Supplied information:
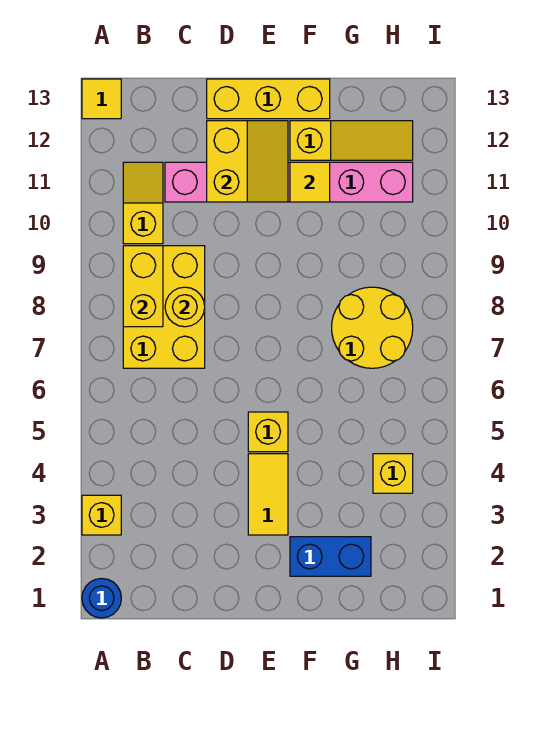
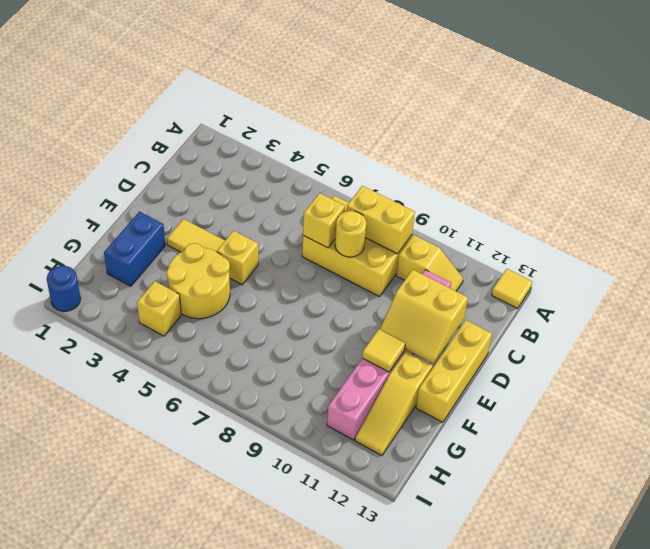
blue round brick A1 level 1 -> blue round brick I1 level 1
yellow brick A3 level 1 -> yellow brick C7 level 2
yellow round brick G7:H8 level 1 -> yellow round brick F4:G5 level 1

Assigned task:
Please copy each line of the material that has the string "yellow" somewhere in it.

Written answer:
yellow brick A3 level 1 -> yellow brick C7 level 2
yellow round brick G7:H8 level 1 -> yellow round brick F4:G5 level 1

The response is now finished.